* Work request:
What you give back should match the listing word for word.

* Data under study:
-*-

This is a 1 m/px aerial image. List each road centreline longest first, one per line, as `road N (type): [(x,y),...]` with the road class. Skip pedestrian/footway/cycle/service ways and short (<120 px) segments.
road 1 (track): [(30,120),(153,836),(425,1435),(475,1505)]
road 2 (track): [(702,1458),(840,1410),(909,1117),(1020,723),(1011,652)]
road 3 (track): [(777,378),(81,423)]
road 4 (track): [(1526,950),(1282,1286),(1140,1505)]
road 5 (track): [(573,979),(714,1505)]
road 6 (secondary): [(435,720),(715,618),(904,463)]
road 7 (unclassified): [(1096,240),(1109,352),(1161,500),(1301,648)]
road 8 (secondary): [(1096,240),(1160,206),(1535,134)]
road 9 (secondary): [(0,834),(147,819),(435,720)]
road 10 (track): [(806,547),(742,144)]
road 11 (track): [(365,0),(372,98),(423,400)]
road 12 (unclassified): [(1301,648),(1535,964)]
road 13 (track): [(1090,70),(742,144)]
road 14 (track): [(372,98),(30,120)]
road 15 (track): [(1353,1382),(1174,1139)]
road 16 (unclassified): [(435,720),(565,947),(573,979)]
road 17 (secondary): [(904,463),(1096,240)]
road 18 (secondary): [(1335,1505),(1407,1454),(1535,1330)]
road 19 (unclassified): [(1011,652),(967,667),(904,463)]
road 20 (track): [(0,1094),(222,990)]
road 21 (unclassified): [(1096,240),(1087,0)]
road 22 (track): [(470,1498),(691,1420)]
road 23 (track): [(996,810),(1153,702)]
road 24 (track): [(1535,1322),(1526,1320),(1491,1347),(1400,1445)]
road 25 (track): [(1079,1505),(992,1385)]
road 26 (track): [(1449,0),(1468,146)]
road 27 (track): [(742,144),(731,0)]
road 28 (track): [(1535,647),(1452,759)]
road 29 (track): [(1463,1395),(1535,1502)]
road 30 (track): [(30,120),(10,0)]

-*-

* Task solution:
This is a 1 m/px aerial image. List each road centreline longest first, one per line, as `road N (type): [(x,y),...]` with the road class. Skip pedestrian/footway/cycle/service ways and short (<120 px) segments.
road 1 (track): [(30,120),(153,836),(425,1435),(475,1505)]
road 2 (track): [(702,1458),(840,1410),(909,1117),(1020,723),(1011,652)]
road 3 (track): [(777,378),(81,423)]
road 4 (track): [(1526,950),(1282,1286),(1140,1505)]
road 5 (track): [(573,979),(714,1505)]
road 6 (secondary): [(435,720),(715,618),(904,463)]
road 7 (unclassified): [(1096,240),(1109,352),(1161,500),(1301,648)]
road 8 (secondary): [(1096,240),(1160,206),(1535,134)]
road 9 (secondary): [(0,834),(147,819),(435,720)]
road 10 (track): [(806,547),(742,144)]
road 11 (track): [(365,0),(372,98),(423,400)]
road 12 (unclassified): [(1301,648),(1535,964)]
road 13 (track): [(1090,70),(742,144)]
road 14 (track): [(372,98),(30,120)]
road 15 (track): [(1353,1382),(1174,1139)]
road 16 (unclassified): [(435,720),(565,947),(573,979)]
road 17 (secondary): [(904,463),(1096,240)]
road 18 (secondary): [(1335,1505),(1407,1454),(1535,1330)]
road 19 (unclassified): [(1011,652),(967,667),(904,463)]
road 20 (track): [(0,1094),(222,990)]
road 21 (unclassified): [(1096,240),(1087,0)]
road 22 (track): [(470,1498),(691,1420)]
road 23 (track): [(996,810),(1153,702)]
road 24 (track): [(1535,1322),(1526,1320),(1491,1347),(1400,1445)]
road 25 (track): [(1079,1505),(992,1385)]
road 26 (track): [(1449,0),(1468,146)]
road 27 (track): [(742,144),(731,0)]
road 28 (track): [(1535,647),(1452,759)]
road 29 (track): [(1463,1395),(1535,1502)]
road 30 (track): [(30,120),(10,0)]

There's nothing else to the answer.